* _What is expected_
Produce an exact copy of the lines below, starting at the first and ending with the line containing "(447, 450) = (217, 260): blue".

+++ Data for this task

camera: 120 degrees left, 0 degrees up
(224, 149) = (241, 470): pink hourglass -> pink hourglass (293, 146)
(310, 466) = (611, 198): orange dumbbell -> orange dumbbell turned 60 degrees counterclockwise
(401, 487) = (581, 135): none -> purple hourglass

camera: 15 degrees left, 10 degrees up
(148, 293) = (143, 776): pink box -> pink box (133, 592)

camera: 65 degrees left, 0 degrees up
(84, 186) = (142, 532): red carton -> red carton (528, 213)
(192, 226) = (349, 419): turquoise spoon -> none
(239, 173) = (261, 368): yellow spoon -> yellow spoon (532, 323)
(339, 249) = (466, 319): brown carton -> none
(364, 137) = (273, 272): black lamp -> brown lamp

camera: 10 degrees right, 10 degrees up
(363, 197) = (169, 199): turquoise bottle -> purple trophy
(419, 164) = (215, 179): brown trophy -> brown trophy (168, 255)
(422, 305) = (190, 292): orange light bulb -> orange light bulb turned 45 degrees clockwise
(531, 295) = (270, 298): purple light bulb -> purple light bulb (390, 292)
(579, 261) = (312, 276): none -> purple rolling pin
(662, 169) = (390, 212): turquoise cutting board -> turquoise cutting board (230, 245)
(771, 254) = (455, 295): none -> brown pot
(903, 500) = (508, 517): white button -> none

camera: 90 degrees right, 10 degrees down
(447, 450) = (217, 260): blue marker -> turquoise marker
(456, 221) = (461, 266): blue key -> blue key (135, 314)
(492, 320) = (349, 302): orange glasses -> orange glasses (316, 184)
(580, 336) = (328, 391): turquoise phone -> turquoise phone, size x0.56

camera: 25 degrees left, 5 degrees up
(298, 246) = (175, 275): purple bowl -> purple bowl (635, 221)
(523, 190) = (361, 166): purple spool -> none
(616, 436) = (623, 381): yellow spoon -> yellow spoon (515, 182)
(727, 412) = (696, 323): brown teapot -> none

++++++

* _Written answer_
camera: 120 degrees left, 0 degrees up
(224, 149) = (241, 470): pink hourglass -> pink hourglass (293, 146)
(310, 466) = (611, 198): orange dumbbell -> orange dumbbell turned 60 degrees counterclockwise
(401, 487) = (581, 135): none -> purple hourglass

camera: 15 degrees left, 10 degrees up
(148, 293) = (143, 776): pink box -> pink box (133, 592)

camera: 65 degrees left, 0 degrees up
(84, 186) = (142, 532): red carton -> red carton (528, 213)
(192, 226) = (349, 419): turquoise spoon -> none
(239, 173) = (261, 368): yellow spoon -> yellow spoon (532, 323)
(339, 249) = (466, 319): brown carton -> none
(364, 137) = (273, 272): black lamp -> brown lamp

camera: 10 degrees right, 10 degrees up
(363, 197) = (169, 199): turquoise bottle -> purple trophy
(419, 164) = (215, 179): brown trophy -> brown trophy (168, 255)
(422, 305) = (190, 292): orange light bulb -> orange light bulb turned 45 degrees clockwise
(531, 295) = (270, 298): purple light bulb -> purple light bulb (390, 292)
(579, 261) = (312, 276): none -> purple rolling pin
(662, 169) = (390, 212): turquoise cutting board -> turquoise cutting board (230, 245)
(771, 254) = (455, 295): none -> brown pot
(903, 500) = (508, 517): white button -> none

camera: 90 degrees right, 10 degrees down
(447, 450) = (217, 260): blue marker -> turquoise marker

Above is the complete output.